### TASK DESCRIPTION:
Write out the following entries word for word, starting at the line containing "Looking at the image, which" and ending at the line containing "Among the two, black".

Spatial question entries
----------------------------------------
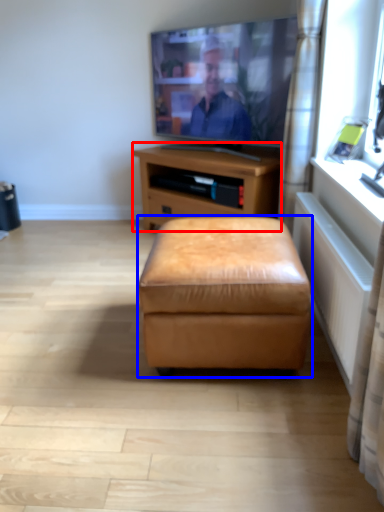
Question: Which point is closer to the camera, nightstand (highlighted by a red box) or stool (highlighted by a blue box)?

Choices:
 (A) nightstand
 (B) stool

Answer: (B)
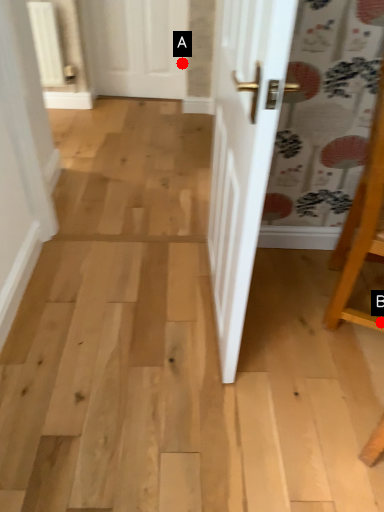
Question: Two points are circled on the image, labeled by A and B beside each circle. Which point is closer to the camera?

Choices:
 (A) A is closer
 (B) B is closer

Answer: (B)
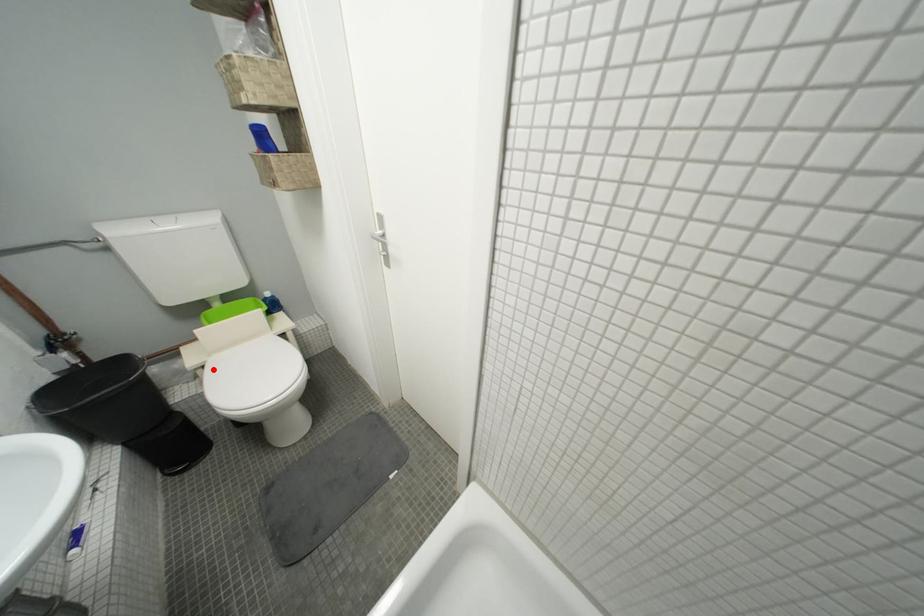
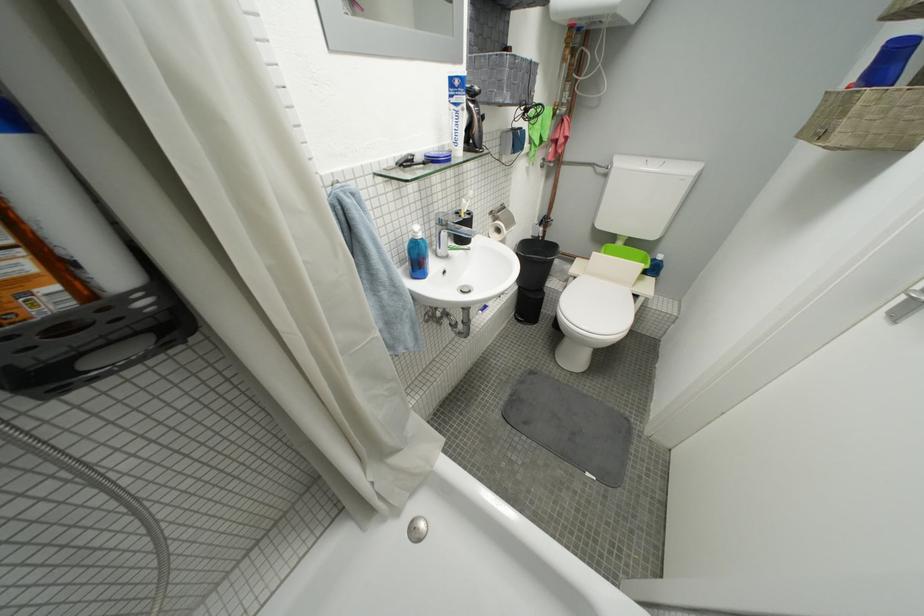
The point at the highlighted location is marked in the first image. Where is the corresponding point in the second image?

(584, 281)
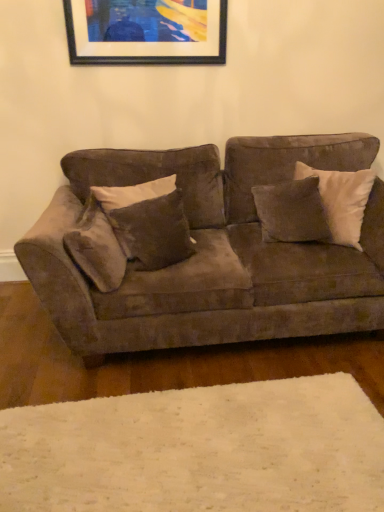
Describe the element at coordinates (199, 450) in the screenshot. I see `white soft rug at lower center` at that location.

You are a GUI agent. You are given a task and a screenshot of the screen. Output one action in this format:
    pyautogui.click(x=<x>, y=<y>)
    Task: Click on the suede couch at center
    This screenshot has width=384, height=512.
    Given the screenshot: What is the action you would take?
    pyautogui.click(x=212, y=253)

At what (x,y) coordinates should I click in order to perform the action: click on velvet brown pillow at center, positioned as the second pillow in right-to-left order. Please return your answer as a coordinate pair (x, y). Looking at the image, I should click on (148, 221).

The image size is (384, 512). What do you see at coordinates (291, 211) in the screenshot? I see `suede-like brown pillow at center, acting as the 3th pillow starting from the left` at bounding box center [291, 211].

Looking at this image, measure the distance between suede-like brown pillow at left, positioned as the first pillow in left-to-right order, and camera.

1.83 meters.

Locate an element on the screen. The image size is (384, 512). white soft rug at lower center is located at coordinates (199, 450).

Image resolution: width=384 pixels, height=512 pixels. I want to click on plain below the black matte picture frame at upper center (from the image's perspective), so click(199, 450).

Is point (246, 451) positioned behind point (107, 36)?

No.

From a real-world perspective, is white soft rug at lower center under black matte picture frame at upper center?

Correct, in the physical world, white soft rug at lower center is lower than black matte picture frame at upper center.

Can you tell me how much suede couch at center and suede-like brown pillow at center, acting as the 3th pillow starting from the left, differ in facing direction?

suede couch at center and suede-like brown pillow at center, acting as the 3th pillow starting from the left, are facing 34.3 degrees away from each other.

Considering the sizes of objects suede couch at center and suede-like brown pillow at center, acting as the 3th pillow starting from the left, in the image provided, who is taller, suede couch at center or suede-like brown pillow at center, acting as the 3th pillow starting from the left,?

suede couch at center is taller.

Based on their sizes in the image, would you say suede couch at center is bigger or smaller than suede-like brown pillow at center, arranged as the first pillow when viewed from the right?

Considering their sizes, suede couch at center takes up more space than suede-like brown pillow at center, arranged as the first pillow when viewed from the right.

Based on the photo, could you tell me if suede couch at center is facing suede-like brown pillow at center, acting as the 3th pillow starting from the left?

Yes, suede couch at center is oriented towards suede-like brown pillow at center, acting as the 3th pillow starting from the left.

From a real-world perspective, is suede-like brown pillow at left, positioned as the first pillow in left-to-right order, located beneath velvet brown pillow at center, positioned as the second pillow in right-to-left order?

Correct, in the physical world, suede-like brown pillow at left, positioned as the first pillow in left-to-right order, is lower than velvet brown pillow at center, positioned as the second pillow in right-to-left order.

Which object is positioned more to the left, suede-like brown pillow at left, the third pillow in the right-to-left sequence, or velvet brown pillow at center, which is the 2th pillow in left-to-right order?

suede-like brown pillow at left, the third pillow in the right-to-left sequence, is more to the left.

Considering the sizes of suede-like brown pillow at left, positioned as the first pillow in left-to-right order, and velvet brown pillow at center, positioned as the second pillow in right-to-left order, in the image, is suede-like brown pillow at left, positioned as the first pillow in left-to-right order, wider or thinner than velvet brown pillow at center, positioned as the second pillow in right-to-left order,?

Considering their sizes, suede-like brown pillow at left, positioned as the first pillow in left-to-right order, looks slimmer than velvet brown pillow at center, positioned as the second pillow in right-to-left order.

Is suede-like brown pillow at left, the third pillow in the right-to-left sequence, positioned in front of velvet brown pillow at center, positioned as the second pillow in right-to-left order?

Yes, it is in front of velvet brown pillow at center, positioned as the second pillow in right-to-left order.

Can you confirm if suede couch at center is bigger than velvet brown pillow at center, which is the 2th pillow in left-to-right order?

Indeed, suede couch at center has a larger size compared to velvet brown pillow at center, which is the 2th pillow in left-to-right order.

From the image's perspective, is suede couch at center located beneath velvet brown pillow at center, which is the 2th pillow in left-to-right order?

Indeed, from the image's perspective, suede couch at center is shown beneath velvet brown pillow at center, which is the 2th pillow in left-to-right order.

Does point (360, 150) appear closer or farther from the camera than point (146, 184)?

Clearly, point (360, 150) is more distant from the camera than point (146, 184).

From a real-world perspective, between suede couch at center and velvet brown pillow at center, positioned as the second pillow in right-to-left order, who is vertically higher?

From a 3D spatial view, velvet brown pillow at center, positioned as the second pillow in right-to-left order, is above.

Measure the distance from suede-like brown pillow at center, acting as the 3th pillow starting from the left, to suede-like brown pillow at left, positioned as the first pillow in left-to-right order.

suede-like brown pillow at center, acting as the 3th pillow starting from the left, is 93.53 centimeters from suede-like brown pillow at left, positioned as the first pillow in left-to-right order.

Based on the photo, in the image, is suede-like brown pillow at center, acting as the 3th pillow starting from the left, on the left side or the right side of suede-like brown pillow at left, positioned as the first pillow in left-to-right order?

Based on their positions, suede-like brown pillow at center, acting as the 3th pillow starting from the left, is located to the right of suede-like brown pillow at left, positioned as the first pillow in left-to-right order.

Is suede-like brown pillow at center, arranged as the first pillow when viewed from the right, smaller than suede-like brown pillow at left, positioned as the first pillow in left-to-right order?

Yes, suede-like brown pillow at center, arranged as the first pillow when viewed from the right, is smaller than suede-like brown pillow at left, positioned as the first pillow in left-to-right order.

Could you tell me if suede-like brown pillow at center, acting as the 3th pillow starting from the left, is facing suede-like brown pillow at left, the third pillow in the right-to-left sequence?

No, suede-like brown pillow at center, acting as the 3th pillow starting from the left, is not turned towards suede-like brown pillow at left, the third pillow in the right-to-left sequence.

Is suede-like brown pillow at left, the third pillow in the right-to-left sequence, positioned behind black matte picture frame at upper center?

No.

Looking at this image, is suede-like brown pillow at left, positioned as the first pillow in left-to-right order, not close to black matte picture frame at upper center?

Yes, suede-like brown pillow at left, positioned as the first pillow in left-to-right order, is far from black matte picture frame at upper center.

Which object is further away from the camera, suede couch at center or black matte picture frame at upper center?

black matte picture frame at upper center is further away from the camera.

Does suede couch at center appear on the left side of black matte picture frame at upper center?

A: Incorrect, suede couch at center is not on the left side of black matte picture frame at upper center.

Considering the relative sizes of suede couch at center and black matte picture frame at upper center in the image provided, is suede couch at center taller than black matte picture frame at upper center?

Yes.

I want to click on picture frame positioned vertically above the white soft rug at lower center (from a real-world perspective), so click(x=146, y=32).

Where is `the 3rd pillow behind when counting from the suede couch at center`? The image size is (384, 512). the 3rd pillow behind when counting from the suede couch at center is located at coordinates (291, 211).

Based on their spatial positions, is suede-like brown pillow at left, the third pillow in the right-to-left sequence, or suede-like brown pillow at center, acting as the 3th pillow starting from the left, closer to white soft rug at lower center?

suede-like brown pillow at left, the third pillow in the right-to-left sequence, lies closer to white soft rug at lower center than the other object.

Which object lies further to the anchor point suede-like brown pillow at left, positioned as the first pillow in left-to-right order, white soft rug at lower center or black matte picture frame at upper center?

Based on the image, black matte picture frame at upper center appears to be further to suede-like brown pillow at left, positioned as the first pillow in left-to-right order.

Which object lies nearer to the anchor point black matte picture frame at upper center, suede-like brown pillow at left, positioned as the first pillow in left-to-right order, or white soft rug at lower center?

suede-like brown pillow at left, positioned as the first pillow in left-to-right order.

Estimate the real-world distances between objects in this image. Which object is closer to suede-like brown pillow at center, arranged as the first pillow when viewed from the right, suede-like brown pillow at left, the third pillow in the right-to-left sequence, or black matte picture frame at upper center?

suede-like brown pillow at left, the third pillow in the right-to-left sequence, lies closer to suede-like brown pillow at center, arranged as the first pillow when viewed from the right, than the other object.

When comparing their distances from suede-like brown pillow at center, arranged as the first pillow when viewed from the right, does black matte picture frame at upper center or white soft rug at lower center seem further?

white soft rug at lower center.

Which object lies further to the anchor point velvet brown pillow at center, positioned as the second pillow in right-to-left order, suede-like brown pillow at center, acting as the 3th pillow starting from the left, or white soft rug at lower center?

white soft rug at lower center is further to velvet brown pillow at center, positioned as the second pillow in right-to-left order.

Which object lies further to the anchor point velvet brown pillow at center, positioned as the second pillow in right-to-left order, black matte picture frame at upper center or suede couch at center?

black matte picture frame at upper center is further to velvet brown pillow at center, positioned as the second pillow in right-to-left order.

Looking at the image, which one is located further to suede-like brown pillow at left, positioned as the first pillow in left-to-right order, black matte picture frame at upper center or white soft rug at lower center?

Among the two, black matte picture frame at upper center is located further to suede-like brown pillow at left, positioned as the first pillow in left-to-right order.

In order to click on pillow that lies between suede couch at center and white soft rug at lower center from top to bottom in this screenshot , I will do `click(97, 248)`.

This screenshot has height=512, width=384. I want to click on studio couch between black matte picture frame at upper center and suede-like brown pillow at left, the third pillow in the right-to-left sequence, in the up-down direction, so click(x=212, y=253).

Locate an element on the screen. Image resolution: width=384 pixels, height=512 pixels. pillow situated between suede-like brown pillow at left, the third pillow in the right-to-left sequence, and suede-like brown pillow at center, acting as the 3th pillow starting from the left, from left to right is located at coordinates (148, 221).

Image resolution: width=384 pixels, height=512 pixels. I want to click on pillow between black matte picture frame at upper center and velvet brown pillow at center, which is the 2th pillow in left-to-right order, from top to bottom, so click(x=291, y=211).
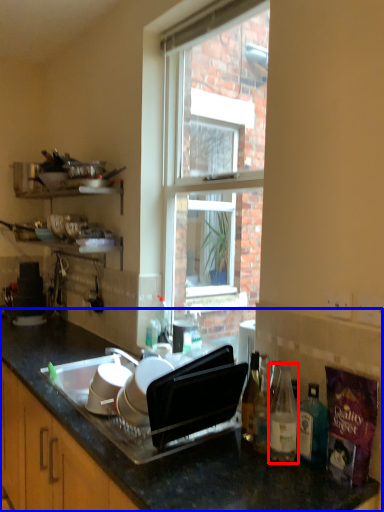
Question: Which point is further to the camera, bottle (highlighted by a red box) or countertop (highlighted by a blue box)?

Choices:
 (A) bottle
 (B) countertop

Answer: (A)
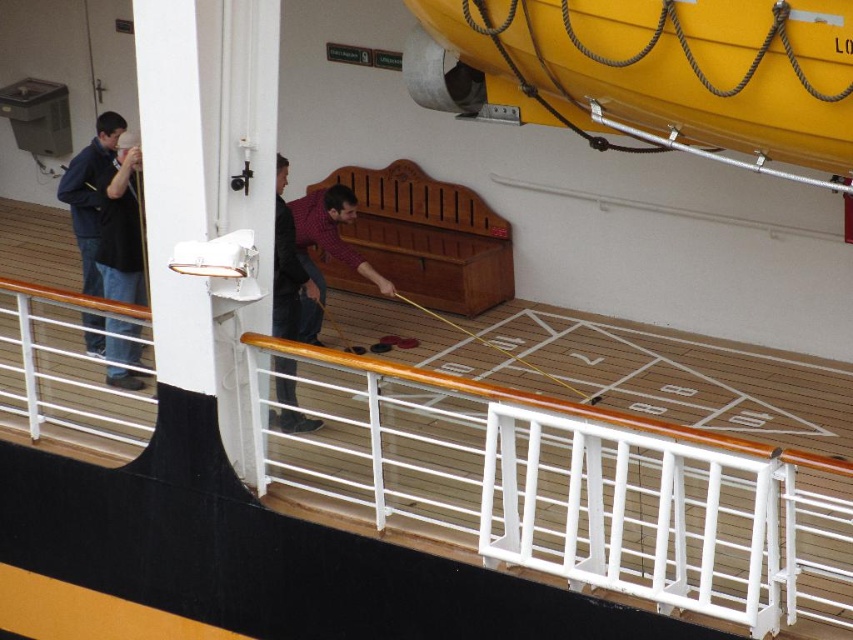
You are standing on the deck of a ship playing shuffleboard. You notice two points marked on the deck at coordinates point [120,241] and point [277,227]. If you want to move from the first point to the second point without crossing the shuffleboard table, which direction should you go?

You should move forward because point [120,241] is behind point [277,227], so moving forward would take you towards the second point without crossing the shuffleboard table.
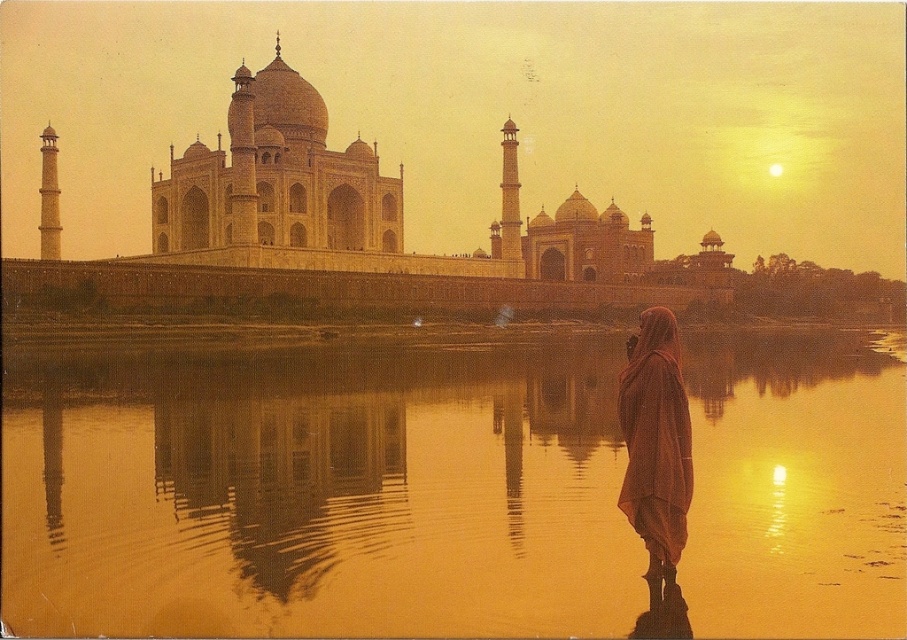
You are a tourist visiting the Taj Mahal and want to take a photo of the smooth golden water at center and the silky brown scarf at lower right. Based on their positions, which object should you place on the left side of your photo to capture both in the frame?

You should place the smooth golden water at center on the left side of your photo since it is already positioned to the left of the silky brown scarf at lower right.

You are a tourist standing at the edge of the Yamuna River, near the smooth golden water at center. You want to reach the silky brown scarf at lower right without getting your shoes wet. The scarf is 16.64 meters away from the water. Can you walk directly to the scarf along the path between them?

The distance between the smooth golden water at center and the silky brown scarf at lower right is 16.64 meters. Since the scarf is 16.64 meters away from the water, you can walk directly to the scarf along the path between them as the distance is sufficient to avoid getting your shoes wet.

You are a tourist visiting the Taj Mahal and want to take a photo of the smooth golden water at center and the silky brown scarf at lower right. Which object should you focus on first if you want both to be in sharp focus?

The smooth golden water at center is closer to the viewer than the silky brown scarf at lower right. To have both objects in sharp focus, you should focus on the silky brown scarf at lower right because it is farther away, ensuring the depth of field includes both.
----------------------------------------
### WORKED SOLUTION:
Looking at the image, which one is located further to suede-like brown pillow at left, positioned as the first pillow in left-to-right order, black matte picture frame at upper center or white soft rug at lower center?

Among the two, black matte picture frame at upper center is located further to suede-like brown pillow at left, positioned as the first pillow in left-to-right order.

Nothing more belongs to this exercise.